:: What the task requires ::
Please copy out every one of the lines below word for word, leaving out the pictures.

*** Extracted records ***

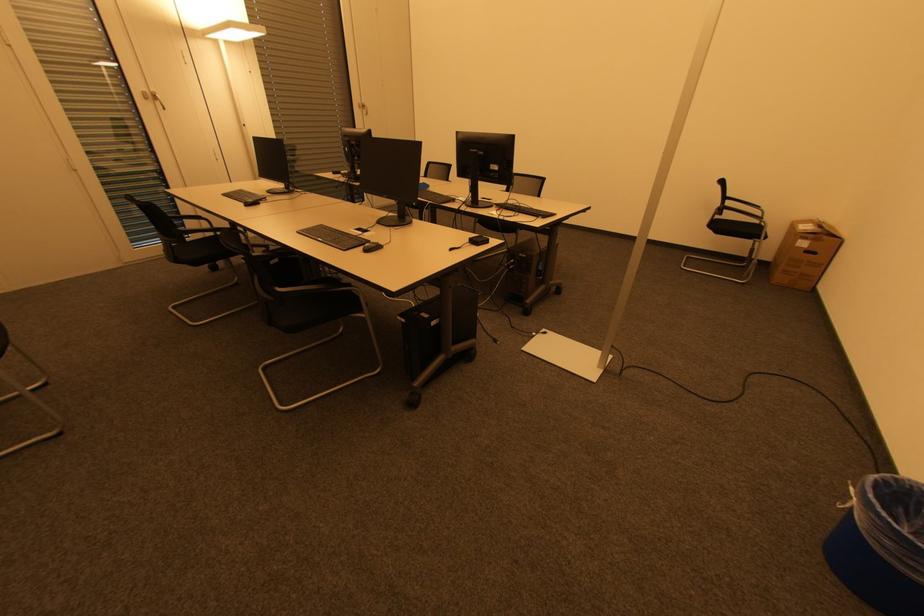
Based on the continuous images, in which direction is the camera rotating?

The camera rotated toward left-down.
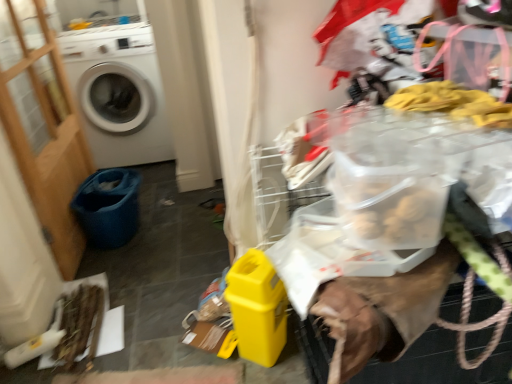
At what (x,y) coordinates should I click in order to perform the action: click on wooden screen door at left. Please return your answer as a coordinate pair (x, y). The height and width of the screenshot is (384, 512). Looking at the image, I should click on (42, 125).

Locate an element on the screen. blue fabric bucket at lower left is located at coordinates (108, 207).

From the picture: Who is taller, blue fabric bucket at lower left or white matte washing machine at left?

With more height is white matte washing machine at left.

Is point (112, 226) closer to camera compared to point (131, 75)?

Yes, it is.

In the scene shown: Which object is thinner, blue fabric bucket at lower left or white matte washing machine at left?

blue fabric bucket at lower left.

From the picture: Who is bigger, blue fabric bucket at lower left or white matte washing machine at left?

white matte washing machine at left is bigger.

Can you confirm if blue fabric bucket at lower left is positioned to the left of wooden screen door at left?

No.

Does blue fabric bucket at lower left have a lesser height compared to wooden screen door at left?

Yes, blue fabric bucket at lower left is shorter than wooden screen door at left.

Is blue fabric bucket at lower left aimed at wooden screen door at left?

No, blue fabric bucket at lower left is not oriented towards wooden screen door at left.

Which object is closer to the camera, blue fabric bucket at lower left or wooden screen door at left?

wooden screen door at left is more forward.

Is white matte washing machine at left not near wooden screen door at left?

No, there isn't a large distance between white matte washing machine at left and wooden screen door at left.

How many degrees apart are the facing directions of white matte washing machine at left and wooden screen door at left?

The angular difference between white matte washing machine at left and wooden screen door at left is 89 degrees.

Is white matte washing machine at left thinner than wooden screen door at left?

No, white matte washing machine at left is not thinner than wooden screen door at left.

How much distance is there between white matte washing machine at left and wooden screen door at left?

white matte washing machine at left is 17.63 inches away from wooden screen door at left.

Is point (157, 91) farther from camera compared to point (136, 178)?

That is True.

Consider the image. Which object is positioned more to the left, white matte washing machine at left or blue fabric bucket at lower left?

From the viewer's perspective, white matte washing machine at left appears more on the left side.

Measure the distance from white matte washing machine at left to blue fabric bucket at lower left.

The distance of white matte washing machine at left from blue fabric bucket at lower left is 23.23 inches.

Identify the location of washing machine on the left of blue fabric bucket at lower left. (118, 93).

Measure the distance between wooden screen door at left and white matte washing machine at left.

Result: wooden screen door at left is 17.63 inches from white matte washing machine at left.

Between wooden screen door at left and white matte washing machine at left, which one appears on the right side from the viewer's perspective?

wooden screen door at left.

Is wooden screen door at left looking in the opposite direction of white matte washing machine at left?

No, wooden screen door at left's orientation is not away from white matte washing machine at left.

Consider the image. Considering the relative sizes of wooden screen door at left and white matte washing machine at left in the image provided, is wooden screen door at left smaller than white matte washing machine at left?

Indeed, wooden screen door at left has a smaller size compared to white matte washing machine at left.

Locate an element on the screen. The height and width of the screenshot is (384, 512). screen door positioned vertically above the blue fabric bucket at lower left (from a real-world perspective) is located at coordinates (42, 125).

From the image's perspective, would you say wooden screen door at left is positioned over blue fabric bucket at lower left?

Yes.

Is blue fabric bucket at lower left at the back of wooden screen door at left?

Yes, blue fabric bucket at lower left is at the back of wooden screen door at left.

From a real-world perspective, is wooden screen door at left positioned under blue fabric bucket at lower left based on gravity?

No, from a real-world perspective, wooden screen door at left is not beneath blue fabric bucket at lower left.

Where is `washing machine lying above the blue fabric bucket at lower left (from the image's perspective)`? Image resolution: width=512 pixels, height=384 pixels. washing machine lying above the blue fabric bucket at lower left (from the image's perspective) is located at coordinates 118,93.

This screenshot has height=384, width=512. I want to click on screen door lying in front of the blue fabric bucket at lower left, so click(42, 125).

Based on their spatial positions, is white matte washing machine at left or wooden screen door at left further from blue fabric bucket at lower left?

The object further to blue fabric bucket at lower left is white matte washing machine at left.

Which object lies further to the anchor point white matte washing machine at left, wooden screen door at left or blue fabric bucket at lower left?

blue fabric bucket at lower left is further to white matte washing machine at left.

Estimate the real-world distances between objects in this image. Which object is closer to white matte washing machine at left, blue fabric bucket at lower left or wooden screen door at left?

Based on the image, wooden screen door at left appears to be nearer to white matte washing machine at left.

In the scene shown: Looking at the image, which one is located closer to blue fabric bucket at lower left, wooden screen door at left or white matte washing machine at left?

wooden screen door at left is positioned closer to the anchor blue fabric bucket at lower left.

Based on their spatial positions, is white matte washing machine at left or blue fabric bucket at lower left closer to wooden screen door at left?

The object closer to wooden screen door at left is blue fabric bucket at lower left.

When comparing their distances from wooden screen door at left, does blue fabric bucket at lower left or white matte washing machine at left seem closer?

blue fabric bucket at lower left is closer to wooden screen door at left.

The height and width of the screenshot is (384, 512). I want to click on recycling bin between wooden screen door at left and white matte washing machine at left from front to back, so click(x=108, y=207).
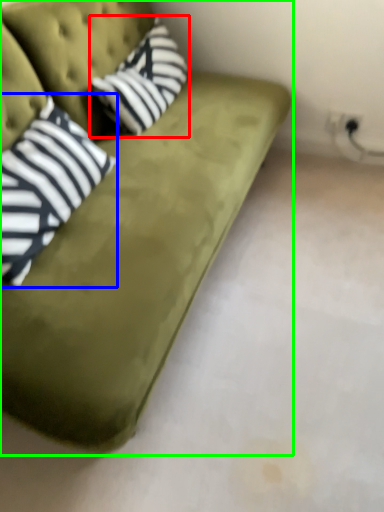
Question: Based on their relative distances, which object is nearer to throw pillow (highlighted by a red box)? Choose from pillow (highlighted by a blue box) and studio couch (highlighted by a green box).

Choices:
 (A) pillow
 (B) studio couch

Answer: (B)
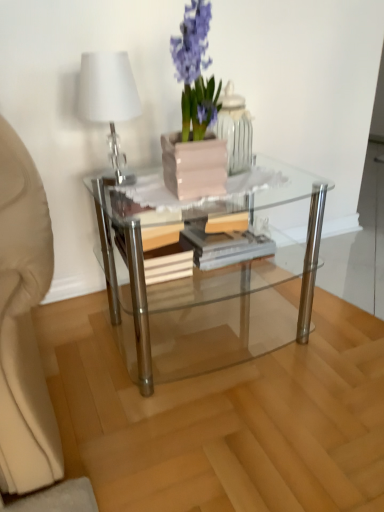
Question: Is wooden at center touching white glossy table lamp at upper left?

Choices:
 (A) no
 (B) yes

Answer: (A)

Question: From a real-world perspective, does wooden at center stand above white glossy table lamp at upper left?

Choices:
 (A) no
 (B) yes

*** End of Extracted records ***

:: Output for this task ::
Based on the continuous images, in which direction is the camera rotating?

The camera rotated toward left-down.
At what (x,y) coordinates should I click in order to perform the action: click on wooden screen door at left. Please return your answer as a coordinate pair (x, y). The height and width of the screenshot is (384, 512). Looking at the image, I should click on (42, 125).

Locate an element on the screen. blue fabric bucket at lower left is located at coordinates (108, 207).

From the picture: Who is taller, blue fabric bucket at lower left or white matte washing machine at left?

With more height is white matte washing machine at left.

Is point (112, 226) closer to camera compared to point (131, 75)?

Yes, it is.

In the scene shown: Which object is thinner, blue fabric bucket at lower left or white matte washing machine at left?

blue fabric bucket at lower left.

From the picture: Who is bigger, blue fabric bucket at lower left or white matte washing machine at left?

white matte washing machine at left is bigger.

Can you confirm if blue fabric bucket at lower left is positioned to the left of wooden screen door at left?

No.

Does blue fabric bucket at lower left have a lesser height compared to wooden screen door at left?

Yes, blue fabric bucket at lower left is shorter than wooden screen door at left.

Is blue fabric bucket at lower left aimed at wooden screen door at left?

No, blue fabric bucket at lower left is not oriented towards wooden screen door at left.

Which object is closer to the camera, blue fabric bucket at lower left or wooden screen door at left?

wooden screen door at left is more forward.

Is white matte washing machine at left not near wooden screen door at left?

No, there isn't a large distance between white matte washing machine at left and wooden screen door at left.

How many degrees apart are the facing directions of white matte washing machine at left and wooden screen door at left?

The angular difference between white matte washing machine at left and wooden screen door at left is 89 degrees.

Is white matte washing machine at left thinner than wooden screen door at left?

No, white matte washing machine at left is not thinner than wooden screen door at left.

How much distance is there between white matte washing machine at left and wooden screen door at left?

white matte washing machine at left is 17.63 inches away from wooden screen door at left.

Is point (157, 91) farther from camera compared to point (136, 178)?

That is True.

Consider the image. Which object is positioned more to the left, white matte washing machine at left or blue fabric bucket at lower left?

From the viewer's perspective, white matte washing machine at left appears more on the left side.

Measure the distance from white matte washing machine at left to blue fabric bucket at lower left.

The distance of white matte washing machine at left from blue fabric bucket at lower left is 23.23 inches.

Identify the location of washing machine on the left of blue fabric bucket at lower left. (118, 93).

Measure the distance between wooden screen door at left and white matte washing machine at left.

Result: wooden screen door at left is 17.63 inches from white matte washing machine at left.

Between wooden screen door at left and white matte washing machine at left, which one appears on the right side from the viewer's perspective?

wooden screen door at left.

Is wooden screen door at left looking in the opposite direction of white matte washing machine at left?

No, wooden screen door at left's orientation is not away from white matte washing machine at left.

Consider the image. Considering the relative sizes of wooden screen door at left and white matte washing machine at left in the image provided, is wooden screen door at left smaller than white matte washing machine at left?

Indeed, wooden screen door at left has a smaller size compared to white matte washing machine at left.

Locate an element on the screen. The height and width of the screenshot is (384, 512). screen door positioned vertically above the blue fabric bucket at lower left (from a real-world perspective) is located at coordinates (42, 125).

From the image's perspective, would you say wooden screen door at left is positioned over blue fabric bucket at lower left?

Yes.

Is blue fabric bucket at lower left at the back of wooden screen door at left?

Yes, blue fabric bucket at lower left is at the back of wooden screen door at left.

From a real-world perspective, is wooden screen door at left positioned under blue fabric bucket at lower left based on gravity?

No, from a real-world perspective, wooden screen door at left is not beneath blue fabric bucket at lower left.

Where is `washing machine lying above the blue fabric bucket at lower left (from the image's perspective)`? Image resolution: width=512 pixels, height=384 pixels. washing machine lying above the blue fabric bucket at lower left (from the image's perspective) is located at coordinates 118,93.

This screenshot has height=384, width=512. I want to click on screen door lying in front of the blue fabric bucket at lower left, so click(42, 125).

Based on their spatial positions, is white matte washing machine at left or wooden screen door at left further from blue fabric bucket at lower left?

The object further to blue fabric bucket at lower left is white matte washing machine at left.

Which object lies further to the anchor point white matte washing machine at left, wooden screen door at left or blue fabric bucket at lower left?

blue fabric bucket at lower left is further to white matte washing machine at left.

Estimate the real-world distances between objects in this image. Which object is closer to white matte washing machine at left, blue fabric bucket at lower left or wooden screen door at left?

Based on the image, wooden screen door at left appears to be nearer to white matte washing machine at left.

In the scene shown: Looking at the image, which one is located closer to blue fabric bucket at lower left, wooden screen door at left or white matte washing machine at left?

wooden screen door at left is positioned closer to the anchor blue fabric bucket at lower left.

Based on their spatial positions, is white matte washing machine at left or blue fabric bucket at lower left closer to wooden screen door at left?

The object closer to wooden screen door at left is blue fabric bucket at lower left.

When comparing their distances from wooden screen door at left, does blue fabric bucket at lower left or white matte washing machine at left seem closer?

blue fabric bucket at lower left is closer to wooden screen door at left.

The height and width of the screenshot is (384, 512). I want to click on recycling bin between wooden screen door at left and white matte washing machine at left from front to back, so click(x=108, y=207).
Question: Based on their relative distances, which object is nearer to throw pillow (highlighted by a red box)? Choose from pillow (highlighted by a blue box) and studio couch (highlighted by a green box).

Choices:
 (A) pillow
 (B) studio couch

Answer: (B)
Question: Is wooden at center touching white glossy table lamp at upper left?

Choices:
 (A) no
 (B) yes

Answer: (A)

Question: From a real-world perspective, does wooden at center stand above white glossy table lamp at upper left?

Choices:
 (A) no
 (B) yes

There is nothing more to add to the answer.